**The task:** Pull out every line below that contains the word "duck".
━━ Provided data
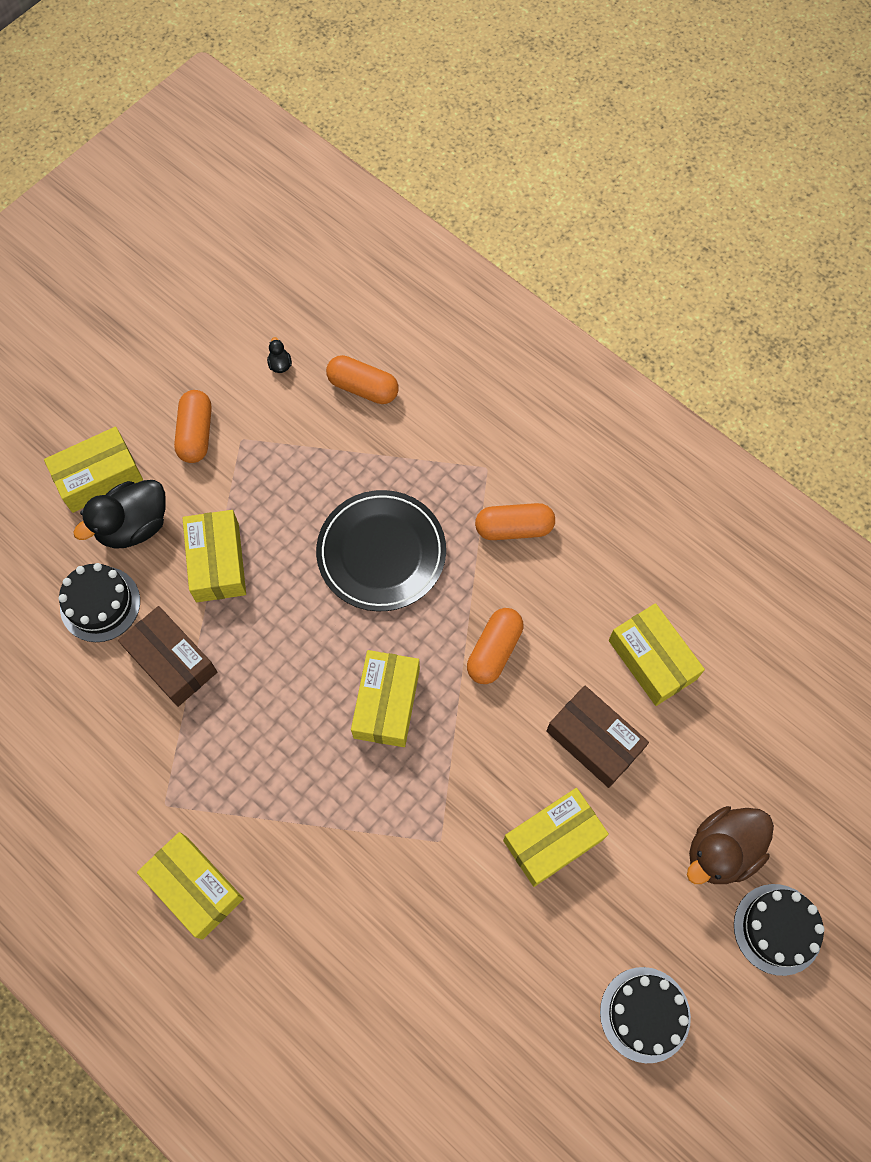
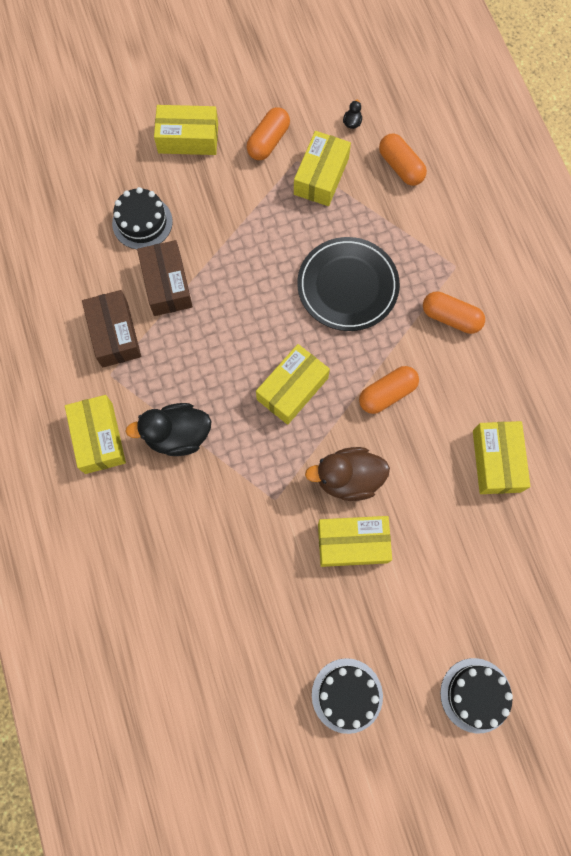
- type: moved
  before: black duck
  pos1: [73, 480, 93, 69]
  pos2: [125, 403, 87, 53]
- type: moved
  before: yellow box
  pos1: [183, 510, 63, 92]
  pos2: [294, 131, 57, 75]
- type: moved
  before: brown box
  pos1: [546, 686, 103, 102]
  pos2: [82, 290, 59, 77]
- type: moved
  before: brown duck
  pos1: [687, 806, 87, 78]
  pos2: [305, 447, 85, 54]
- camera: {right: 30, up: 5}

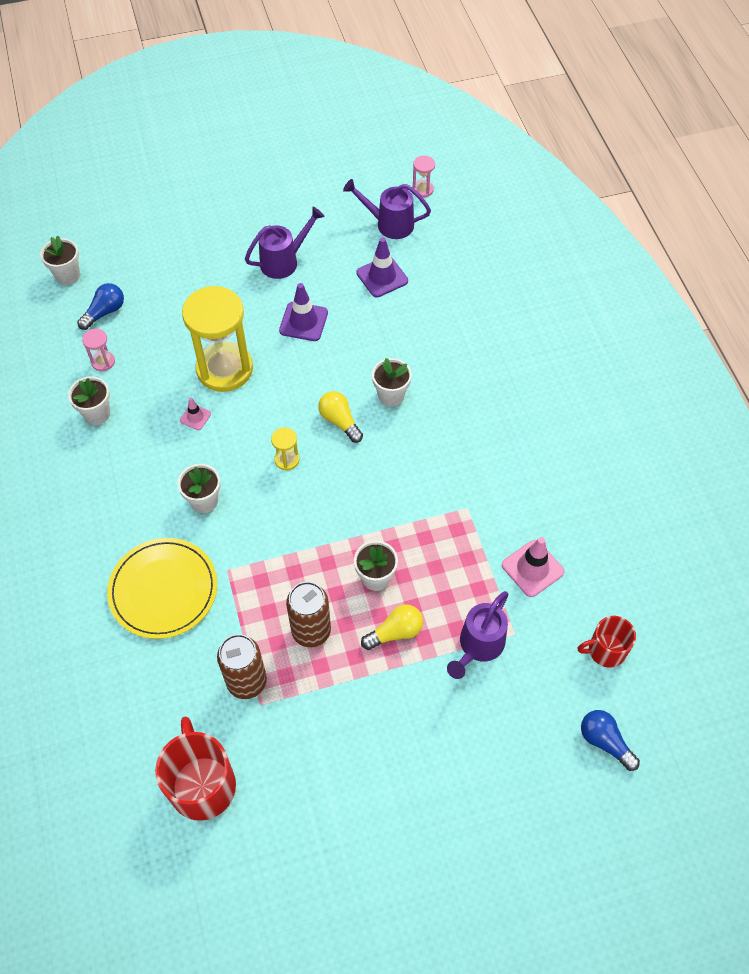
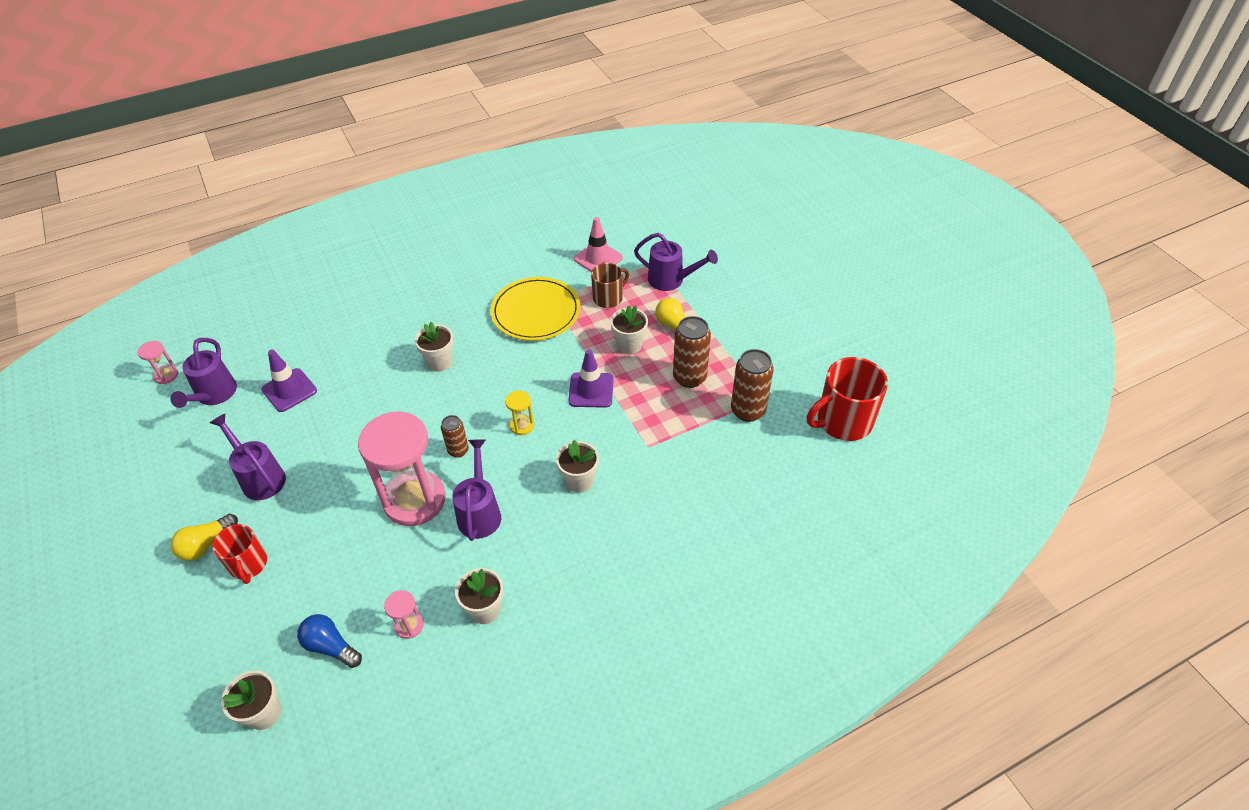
- type: removed
  before: blue light bulb
  pos1: [581, 710, 59, 61]
- type: added
  after: brown can
  pos2: [441, 415, 28, 43]
- type: added
  after: brown mug
  pos2: [591, 263, 38, 45]
- type: moved
  before: yellow plate
  pos1: [107, 538, 110, 101]
  pos2: [491, 277, 90, 64]
- type: moved
  before: purple traffic cone
  pos1: [279, 283, 49, 58]
  pos2: [568, 349, 46, 59]
- type: moved
  before: yellow light bulb
  pos1: [318, 391, 45, 52]
  pos2: [171, 514, 67, 47]
- type: moved
  before: red mug
  pos1: [578, 616, 58, 52]
  pos2: [212, 524, 55, 60]
- type: replaced
  before: pink traffic cone
  after: purple watering can
  pos1: [180, 398, 31, 32]
  pos2: [452, 439, 49, 102]
- type: recoloured
  before: yellow hourglass
  after: pink hourglass
  pos1: [182, 286, 71, 106]
  pos2: [358, 411, 88, 115]
- camera: {right: -100, up: -10}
━━━━
**Answer to this task:**
  before: black duck
  before: brown duck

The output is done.